Activity → Please repeat every record exactly, leaving out any pictures.
(Beginning of Data supplied)
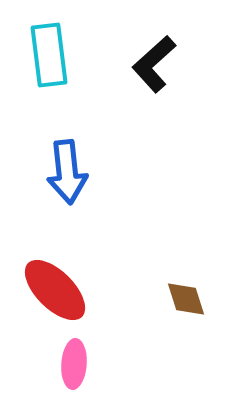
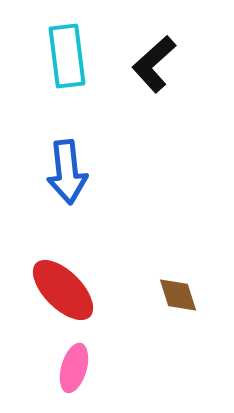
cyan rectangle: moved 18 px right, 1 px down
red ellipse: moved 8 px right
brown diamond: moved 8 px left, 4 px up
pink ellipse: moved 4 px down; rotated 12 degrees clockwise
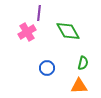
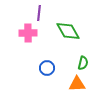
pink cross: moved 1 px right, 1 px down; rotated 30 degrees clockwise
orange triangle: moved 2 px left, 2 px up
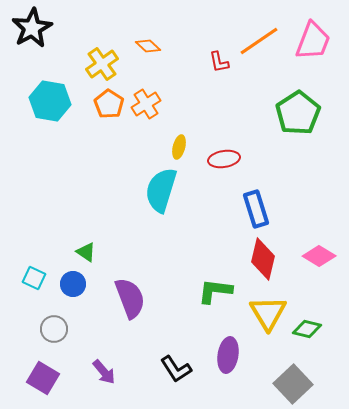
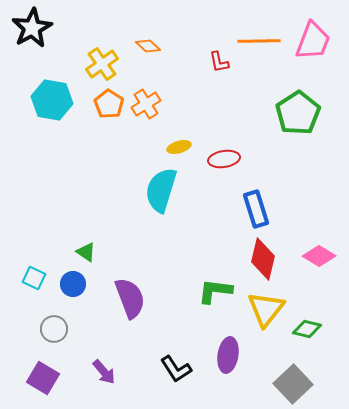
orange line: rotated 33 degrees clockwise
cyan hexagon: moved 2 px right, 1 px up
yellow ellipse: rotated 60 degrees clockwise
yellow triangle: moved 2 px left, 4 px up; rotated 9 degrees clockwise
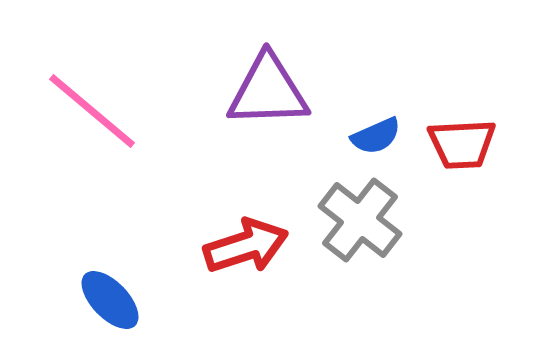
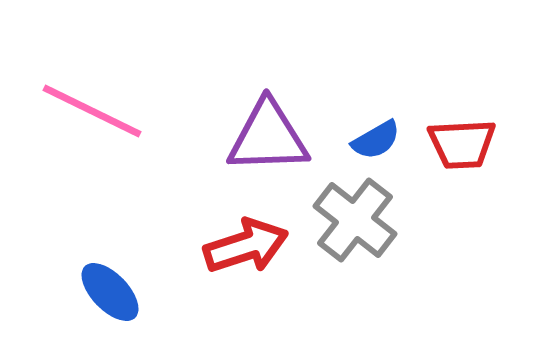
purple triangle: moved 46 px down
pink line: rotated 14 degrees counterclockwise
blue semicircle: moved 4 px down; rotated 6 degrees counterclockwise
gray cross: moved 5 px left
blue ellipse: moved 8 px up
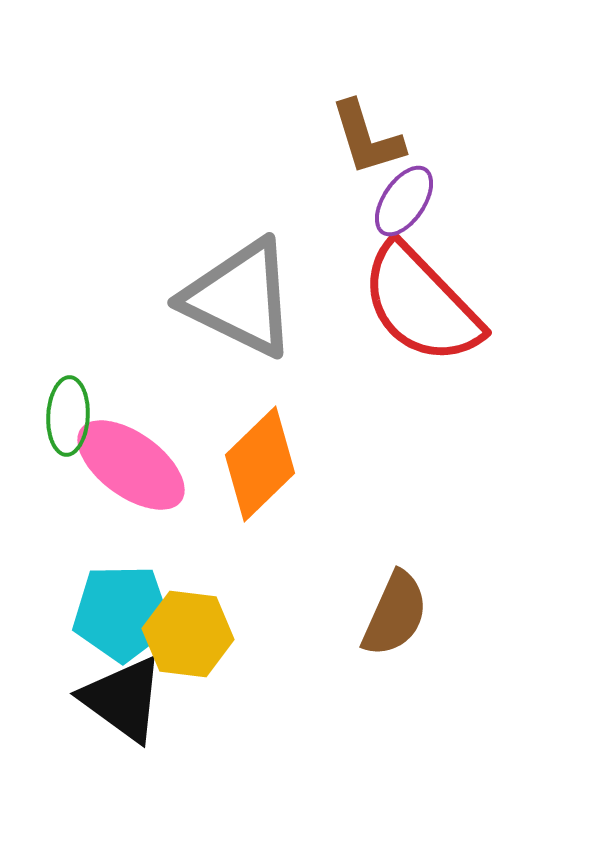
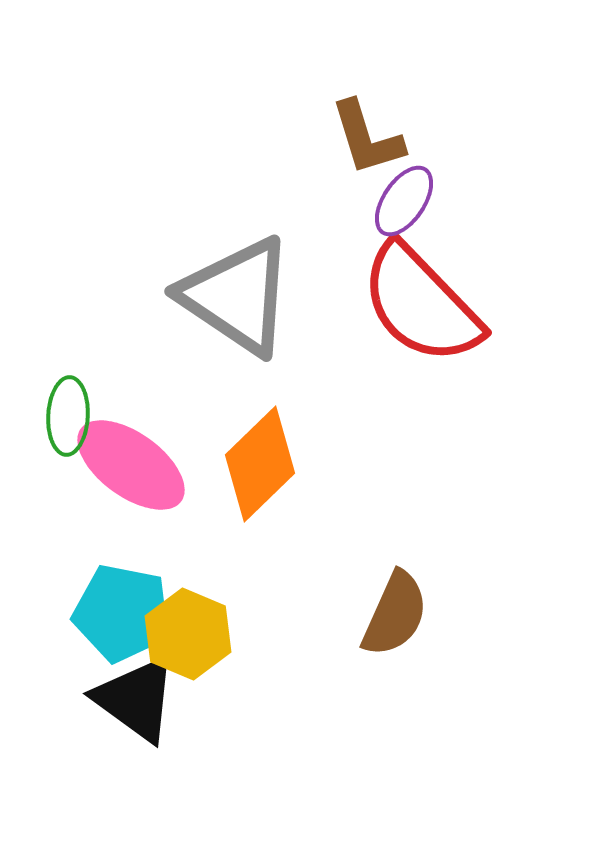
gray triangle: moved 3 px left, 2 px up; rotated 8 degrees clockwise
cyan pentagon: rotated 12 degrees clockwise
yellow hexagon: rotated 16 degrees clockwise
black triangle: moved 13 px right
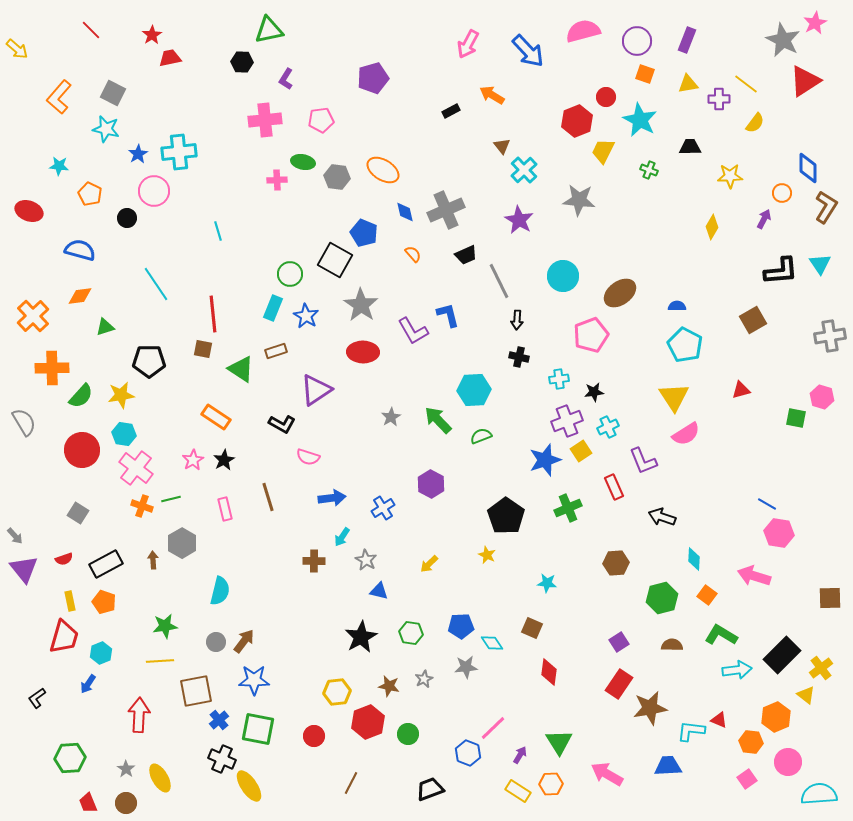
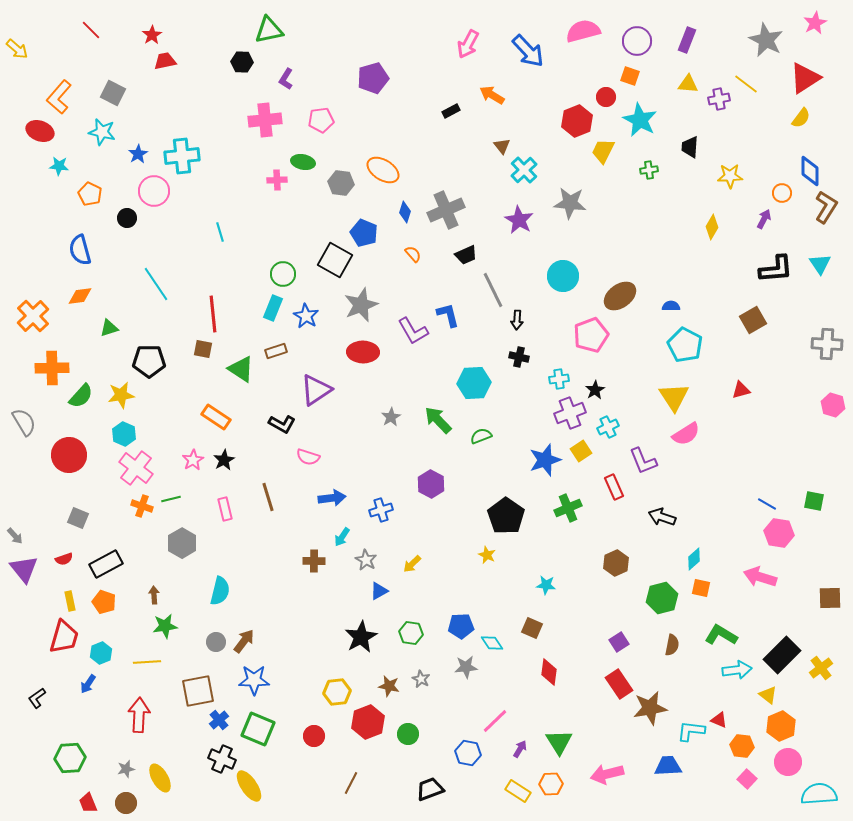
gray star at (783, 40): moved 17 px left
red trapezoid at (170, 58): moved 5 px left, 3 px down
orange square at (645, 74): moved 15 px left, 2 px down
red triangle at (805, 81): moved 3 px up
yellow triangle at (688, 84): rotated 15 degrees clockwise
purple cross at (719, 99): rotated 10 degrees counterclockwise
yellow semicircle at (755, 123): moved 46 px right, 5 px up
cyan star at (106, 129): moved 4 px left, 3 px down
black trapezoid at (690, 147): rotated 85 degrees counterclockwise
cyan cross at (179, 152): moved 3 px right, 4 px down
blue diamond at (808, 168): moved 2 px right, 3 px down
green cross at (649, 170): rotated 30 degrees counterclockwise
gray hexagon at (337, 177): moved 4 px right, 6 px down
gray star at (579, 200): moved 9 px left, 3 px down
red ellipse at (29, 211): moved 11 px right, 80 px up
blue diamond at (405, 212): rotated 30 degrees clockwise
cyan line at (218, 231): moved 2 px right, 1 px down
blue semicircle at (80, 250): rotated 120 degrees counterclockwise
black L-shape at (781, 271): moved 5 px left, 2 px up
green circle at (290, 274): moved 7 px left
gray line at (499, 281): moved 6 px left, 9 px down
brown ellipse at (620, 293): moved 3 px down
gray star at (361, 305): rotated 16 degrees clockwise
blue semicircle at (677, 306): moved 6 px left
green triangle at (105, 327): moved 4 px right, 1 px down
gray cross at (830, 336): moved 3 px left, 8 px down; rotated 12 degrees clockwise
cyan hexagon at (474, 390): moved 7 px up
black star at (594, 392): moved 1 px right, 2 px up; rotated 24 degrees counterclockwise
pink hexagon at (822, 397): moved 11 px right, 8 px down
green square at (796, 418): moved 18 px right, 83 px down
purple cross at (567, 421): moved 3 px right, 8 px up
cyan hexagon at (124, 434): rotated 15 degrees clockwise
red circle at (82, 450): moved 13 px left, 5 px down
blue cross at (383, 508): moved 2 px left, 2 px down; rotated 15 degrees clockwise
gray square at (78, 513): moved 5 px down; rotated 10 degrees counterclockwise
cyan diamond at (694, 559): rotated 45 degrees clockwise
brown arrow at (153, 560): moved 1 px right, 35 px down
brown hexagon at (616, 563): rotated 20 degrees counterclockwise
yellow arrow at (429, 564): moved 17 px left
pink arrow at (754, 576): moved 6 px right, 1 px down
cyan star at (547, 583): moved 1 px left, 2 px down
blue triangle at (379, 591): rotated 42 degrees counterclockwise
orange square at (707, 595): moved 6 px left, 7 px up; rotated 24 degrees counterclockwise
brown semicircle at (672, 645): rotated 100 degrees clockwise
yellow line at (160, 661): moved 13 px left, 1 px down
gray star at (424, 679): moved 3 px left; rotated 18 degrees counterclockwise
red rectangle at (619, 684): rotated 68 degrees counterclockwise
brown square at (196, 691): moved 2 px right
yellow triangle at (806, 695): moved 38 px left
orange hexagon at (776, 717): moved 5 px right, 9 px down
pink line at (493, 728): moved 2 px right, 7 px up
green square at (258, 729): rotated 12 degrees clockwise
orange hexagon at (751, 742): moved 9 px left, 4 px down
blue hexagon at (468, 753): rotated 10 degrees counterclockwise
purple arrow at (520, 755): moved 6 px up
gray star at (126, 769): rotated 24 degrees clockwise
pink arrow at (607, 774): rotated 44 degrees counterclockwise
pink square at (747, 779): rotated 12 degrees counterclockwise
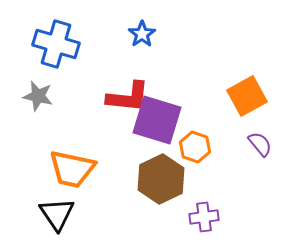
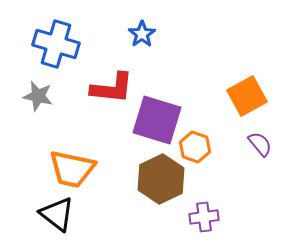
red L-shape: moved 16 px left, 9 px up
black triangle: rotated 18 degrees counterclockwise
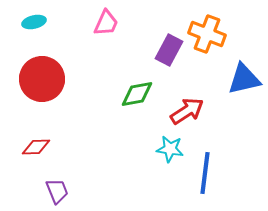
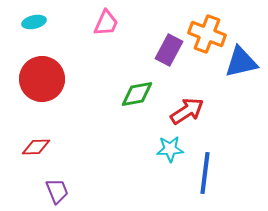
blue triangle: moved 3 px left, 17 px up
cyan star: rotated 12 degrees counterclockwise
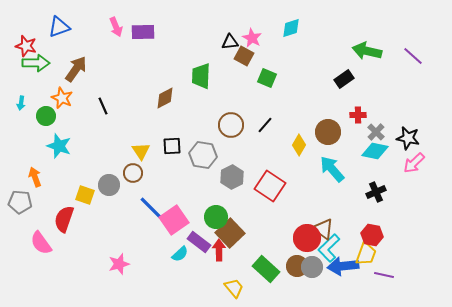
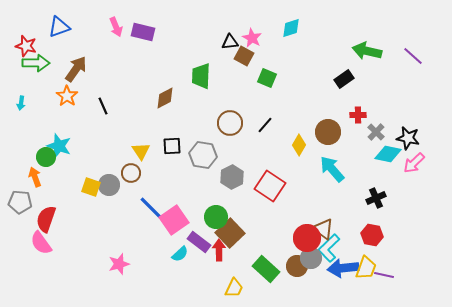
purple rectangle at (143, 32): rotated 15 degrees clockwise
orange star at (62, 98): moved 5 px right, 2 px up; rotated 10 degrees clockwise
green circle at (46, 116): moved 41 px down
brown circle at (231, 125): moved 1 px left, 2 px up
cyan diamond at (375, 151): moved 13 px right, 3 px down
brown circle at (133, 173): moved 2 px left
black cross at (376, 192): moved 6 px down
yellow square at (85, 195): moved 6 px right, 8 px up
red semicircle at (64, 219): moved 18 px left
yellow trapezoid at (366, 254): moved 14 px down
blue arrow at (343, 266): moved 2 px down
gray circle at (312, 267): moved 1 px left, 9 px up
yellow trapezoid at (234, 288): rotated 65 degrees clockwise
(End of Data supplied)
Output →
cyan rectangle: moved 18 px right, 1 px down
red ellipse: moved 8 px right
brown diamond: moved 8 px left, 4 px up
pink ellipse: moved 4 px down; rotated 12 degrees clockwise
pink cross: moved 1 px right, 1 px down; rotated 30 degrees clockwise
orange triangle: moved 2 px left, 2 px up
orange line: rotated 33 degrees clockwise
cyan hexagon: moved 2 px right, 1 px up
yellow ellipse: rotated 60 degrees clockwise
yellow triangle: moved 2 px left, 4 px up; rotated 9 degrees clockwise
purple triangle: moved 46 px down
pink line: rotated 14 degrees counterclockwise
blue semicircle: moved 4 px down; rotated 6 degrees counterclockwise
gray cross: moved 5 px left
blue ellipse: moved 8 px up
gray triangle: moved 3 px left, 2 px up; rotated 8 degrees clockwise
cyan pentagon: rotated 12 degrees clockwise
yellow hexagon: rotated 16 degrees clockwise
black triangle: moved 13 px right
gray star at (783, 40): moved 17 px left
red trapezoid at (170, 58): moved 5 px left, 3 px down
orange square at (645, 74): moved 15 px left, 2 px down
red triangle at (805, 81): moved 3 px up
yellow triangle at (688, 84): rotated 15 degrees clockwise
purple cross at (719, 99): rotated 10 degrees counterclockwise
yellow semicircle at (755, 123): moved 46 px right, 5 px up
cyan star at (106, 129): moved 4 px left, 3 px down
black trapezoid at (690, 147): rotated 85 degrees counterclockwise
cyan cross at (179, 152): moved 3 px right, 4 px down
blue diamond at (808, 168): moved 2 px right, 3 px down
green cross at (649, 170): rotated 30 degrees counterclockwise
gray hexagon at (337, 177): moved 4 px right, 6 px down
gray star at (579, 200): moved 9 px left, 3 px down
red ellipse at (29, 211): moved 11 px right, 80 px up
blue diamond at (405, 212): rotated 30 degrees clockwise
cyan line at (218, 231): moved 2 px right, 1 px down
blue semicircle at (80, 250): rotated 120 degrees counterclockwise
black L-shape at (781, 271): moved 5 px left, 2 px up
green circle at (290, 274): moved 7 px left
gray line at (499, 281): moved 6 px left, 9 px down
brown ellipse at (620, 293): moved 3 px down
gray star at (361, 305): rotated 16 degrees clockwise
blue semicircle at (677, 306): moved 6 px left
green triangle at (105, 327): moved 4 px right, 1 px down
gray cross at (830, 336): moved 3 px left, 8 px down; rotated 12 degrees clockwise
cyan hexagon at (474, 390): moved 7 px up
black star at (594, 392): moved 1 px right, 2 px up; rotated 24 degrees counterclockwise
pink hexagon at (822, 397): moved 11 px right, 8 px down
green square at (796, 418): moved 18 px right, 83 px down
purple cross at (567, 421): moved 3 px right, 8 px up
cyan hexagon at (124, 434): rotated 15 degrees clockwise
red circle at (82, 450): moved 13 px left, 5 px down
blue cross at (383, 508): moved 2 px left, 2 px down; rotated 15 degrees clockwise
gray square at (78, 513): moved 5 px down; rotated 10 degrees counterclockwise
cyan diamond at (694, 559): rotated 45 degrees clockwise
brown arrow at (153, 560): moved 1 px right, 35 px down
brown hexagon at (616, 563): rotated 20 degrees counterclockwise
yellow arrow at (429, 564): moved 17 px left
pink arrow at (754, 576): moved 6 px right, 1 px down
cyan star at (547, 583): moved 1 px left, 2 px down
blue triangle at (379, 591): rotated 42 degrees counterclockwise
orange square at (707, 595): moved 6 px left, 7 px up; rotated 24 degrees counterclockwise
brown semicircle at (672, 645): rotated 100 degrees clockwise
yellow line at (160, 661): moved 13 px left, 1 px down
gray star at (424, 679): moved 3 px left; rotated 18 degrees counterclockwise
red rectangle at (619, 684): rotated 68 degrees counterclockwise
brown square at (196, 691): moved 2 px right
yellow triangle at (806, 695): moved 38 px left
orange hexagon at (776, 717): moved 5 px right, 9 px down
pink line at (493, 728): moved 2 px right, 7 px up
green square at (258, 729): rotated 12 degrees clockwise
orange hexagon at (751, 742): moved 9 px left, 4 px down
blue hexagon at (468, 753): rotated 10 degrees counterclockwise
purple arrow at (520, 755): moved 6 px up
gray star at (126, 769): rotated 24 degrees clockwise
pink arrow at (607, 774): rotated 44 degrees counterclockwise
pink square at (747, 779): rotated 12 degrees counterclockwise
red L-shape: moved 16 px left, 9 px up
black triangle: rotated 18 degrees counterclockwise
blue triangle: moved 3 px left, 17 px up
cyan star: rotated 12 degrees counterclockwise
purple rectangle at (143, 32): rotated 15 degrees clockwise
orange star at (62, 98): moved 5 px right, 2 px up; rotated 10 degrees clockwise
green circle at (46, 116): moved 41 px down
brown circle at (231, 125): moved 1 px left, 2 px up
cyan diamond at (375, 151): moved 13 px right, 3 px down
brown circle at (133, 173): moved 2 px left
black cross at (376, 192): moved 6 px down
yellow square at (85, 195): moved 6 px right, 8 px up
red semicircle at (64, 219): moved 18 px left
yellow trapezoid at (366, 254): moved 14 px down
blue arrow at (343, 266): moved 2 px down
gray circle at (312, 267): moved 1 px left, 9 px up
yellow trapezoid at (234, 288): rotated 65 degrees clockwise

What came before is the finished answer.